→ What to work on: Tally the lines of the data below that contain the string "acciaccatura", with case counting, and give only the number.

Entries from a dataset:
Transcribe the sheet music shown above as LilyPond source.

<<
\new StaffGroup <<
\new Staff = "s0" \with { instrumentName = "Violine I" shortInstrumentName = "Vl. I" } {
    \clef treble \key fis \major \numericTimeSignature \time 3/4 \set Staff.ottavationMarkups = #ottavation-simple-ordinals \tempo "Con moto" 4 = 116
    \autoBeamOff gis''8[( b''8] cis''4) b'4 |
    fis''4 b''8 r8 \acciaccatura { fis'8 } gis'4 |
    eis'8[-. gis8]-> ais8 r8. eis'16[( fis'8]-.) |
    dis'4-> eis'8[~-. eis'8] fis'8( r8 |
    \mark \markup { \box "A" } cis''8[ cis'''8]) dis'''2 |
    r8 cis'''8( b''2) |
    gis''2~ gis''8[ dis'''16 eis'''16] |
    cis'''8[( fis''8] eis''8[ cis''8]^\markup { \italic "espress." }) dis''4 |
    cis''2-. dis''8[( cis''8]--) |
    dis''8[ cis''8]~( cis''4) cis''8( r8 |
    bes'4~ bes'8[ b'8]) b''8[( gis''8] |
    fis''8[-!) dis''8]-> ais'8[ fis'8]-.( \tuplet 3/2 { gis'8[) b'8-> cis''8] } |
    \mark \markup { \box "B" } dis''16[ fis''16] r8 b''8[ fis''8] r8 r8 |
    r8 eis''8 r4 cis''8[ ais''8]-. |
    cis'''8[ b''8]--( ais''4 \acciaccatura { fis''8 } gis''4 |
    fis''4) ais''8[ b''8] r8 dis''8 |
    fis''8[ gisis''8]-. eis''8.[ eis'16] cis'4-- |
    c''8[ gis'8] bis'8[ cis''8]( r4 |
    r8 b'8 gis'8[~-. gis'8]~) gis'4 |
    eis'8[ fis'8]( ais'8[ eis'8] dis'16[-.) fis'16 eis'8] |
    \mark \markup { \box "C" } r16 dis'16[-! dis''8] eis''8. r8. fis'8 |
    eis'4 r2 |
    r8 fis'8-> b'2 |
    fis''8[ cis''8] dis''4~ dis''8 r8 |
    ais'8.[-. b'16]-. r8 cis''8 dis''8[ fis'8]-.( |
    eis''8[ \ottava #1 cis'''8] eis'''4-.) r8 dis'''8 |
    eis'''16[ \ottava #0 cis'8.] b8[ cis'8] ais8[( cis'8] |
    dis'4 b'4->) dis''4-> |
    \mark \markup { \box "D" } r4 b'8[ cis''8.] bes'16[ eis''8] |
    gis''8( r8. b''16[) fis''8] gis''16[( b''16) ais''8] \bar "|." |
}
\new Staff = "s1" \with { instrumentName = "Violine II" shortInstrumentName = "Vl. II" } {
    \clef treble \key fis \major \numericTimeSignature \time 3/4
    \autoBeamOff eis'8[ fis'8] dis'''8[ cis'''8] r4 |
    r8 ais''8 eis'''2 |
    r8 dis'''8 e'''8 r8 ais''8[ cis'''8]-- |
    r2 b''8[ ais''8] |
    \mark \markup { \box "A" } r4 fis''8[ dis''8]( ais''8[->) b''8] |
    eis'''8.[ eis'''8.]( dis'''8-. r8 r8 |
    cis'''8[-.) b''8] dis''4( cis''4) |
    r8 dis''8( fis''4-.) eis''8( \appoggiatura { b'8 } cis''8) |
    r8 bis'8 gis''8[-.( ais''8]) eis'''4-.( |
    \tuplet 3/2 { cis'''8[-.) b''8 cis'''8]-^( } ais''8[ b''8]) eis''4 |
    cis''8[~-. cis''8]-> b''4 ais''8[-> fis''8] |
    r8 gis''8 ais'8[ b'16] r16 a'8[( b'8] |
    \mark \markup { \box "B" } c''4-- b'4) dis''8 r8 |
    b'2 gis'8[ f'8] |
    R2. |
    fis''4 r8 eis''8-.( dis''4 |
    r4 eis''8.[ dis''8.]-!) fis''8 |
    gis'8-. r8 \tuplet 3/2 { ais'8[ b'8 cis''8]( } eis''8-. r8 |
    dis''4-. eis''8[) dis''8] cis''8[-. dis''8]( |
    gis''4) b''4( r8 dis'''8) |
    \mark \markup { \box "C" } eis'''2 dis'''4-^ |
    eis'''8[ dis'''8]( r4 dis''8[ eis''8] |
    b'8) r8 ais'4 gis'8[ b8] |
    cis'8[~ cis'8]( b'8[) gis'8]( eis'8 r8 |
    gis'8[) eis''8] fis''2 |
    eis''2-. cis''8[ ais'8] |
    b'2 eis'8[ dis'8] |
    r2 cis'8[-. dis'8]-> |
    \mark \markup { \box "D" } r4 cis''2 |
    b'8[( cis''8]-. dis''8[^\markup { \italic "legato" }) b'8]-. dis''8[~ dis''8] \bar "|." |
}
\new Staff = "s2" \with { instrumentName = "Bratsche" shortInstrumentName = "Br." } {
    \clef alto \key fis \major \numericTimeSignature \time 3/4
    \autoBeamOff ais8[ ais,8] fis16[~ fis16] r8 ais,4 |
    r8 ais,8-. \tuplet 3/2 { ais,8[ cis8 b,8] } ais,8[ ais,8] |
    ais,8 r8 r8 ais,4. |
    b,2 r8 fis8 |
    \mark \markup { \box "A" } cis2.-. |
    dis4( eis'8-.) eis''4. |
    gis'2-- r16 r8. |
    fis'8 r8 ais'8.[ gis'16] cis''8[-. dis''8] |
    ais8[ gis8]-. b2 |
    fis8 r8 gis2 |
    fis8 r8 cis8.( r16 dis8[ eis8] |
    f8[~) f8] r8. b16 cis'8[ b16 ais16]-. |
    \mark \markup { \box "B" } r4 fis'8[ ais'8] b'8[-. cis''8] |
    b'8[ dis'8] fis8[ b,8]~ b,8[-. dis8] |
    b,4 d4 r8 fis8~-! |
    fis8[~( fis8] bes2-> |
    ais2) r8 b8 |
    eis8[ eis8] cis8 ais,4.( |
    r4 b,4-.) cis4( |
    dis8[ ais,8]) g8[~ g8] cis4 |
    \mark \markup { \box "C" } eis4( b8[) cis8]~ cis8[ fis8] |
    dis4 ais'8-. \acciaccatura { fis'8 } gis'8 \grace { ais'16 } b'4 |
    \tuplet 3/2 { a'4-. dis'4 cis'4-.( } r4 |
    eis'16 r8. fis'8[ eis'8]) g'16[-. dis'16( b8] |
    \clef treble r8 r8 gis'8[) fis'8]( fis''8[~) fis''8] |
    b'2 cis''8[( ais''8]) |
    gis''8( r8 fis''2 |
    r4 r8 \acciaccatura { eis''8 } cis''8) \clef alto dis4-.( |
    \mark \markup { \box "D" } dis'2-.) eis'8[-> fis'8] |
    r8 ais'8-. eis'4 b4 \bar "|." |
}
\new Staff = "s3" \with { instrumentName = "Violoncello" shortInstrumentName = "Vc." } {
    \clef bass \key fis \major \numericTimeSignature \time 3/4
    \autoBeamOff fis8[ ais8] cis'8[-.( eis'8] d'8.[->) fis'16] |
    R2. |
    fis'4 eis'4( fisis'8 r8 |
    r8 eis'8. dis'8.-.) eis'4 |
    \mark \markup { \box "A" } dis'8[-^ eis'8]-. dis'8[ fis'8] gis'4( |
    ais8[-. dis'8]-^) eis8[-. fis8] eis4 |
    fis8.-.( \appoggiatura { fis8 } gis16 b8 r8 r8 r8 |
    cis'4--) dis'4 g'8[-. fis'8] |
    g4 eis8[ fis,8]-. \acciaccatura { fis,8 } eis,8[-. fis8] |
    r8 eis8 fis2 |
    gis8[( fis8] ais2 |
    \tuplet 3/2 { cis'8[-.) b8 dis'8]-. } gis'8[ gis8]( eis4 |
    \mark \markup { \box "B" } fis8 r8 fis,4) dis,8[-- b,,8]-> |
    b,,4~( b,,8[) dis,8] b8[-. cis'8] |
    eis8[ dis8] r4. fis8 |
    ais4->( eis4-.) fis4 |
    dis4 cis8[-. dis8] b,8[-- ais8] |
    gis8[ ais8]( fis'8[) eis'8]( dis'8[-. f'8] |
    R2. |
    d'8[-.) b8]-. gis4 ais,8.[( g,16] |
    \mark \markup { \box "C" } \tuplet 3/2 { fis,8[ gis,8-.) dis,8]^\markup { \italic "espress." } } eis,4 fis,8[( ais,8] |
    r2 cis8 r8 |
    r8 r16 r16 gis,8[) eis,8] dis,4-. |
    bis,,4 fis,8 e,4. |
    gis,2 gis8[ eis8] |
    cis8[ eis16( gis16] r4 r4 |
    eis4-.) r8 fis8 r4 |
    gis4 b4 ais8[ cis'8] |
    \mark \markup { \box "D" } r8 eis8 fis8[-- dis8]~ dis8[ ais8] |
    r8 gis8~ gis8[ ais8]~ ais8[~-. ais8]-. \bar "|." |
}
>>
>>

→ Result for this task: 5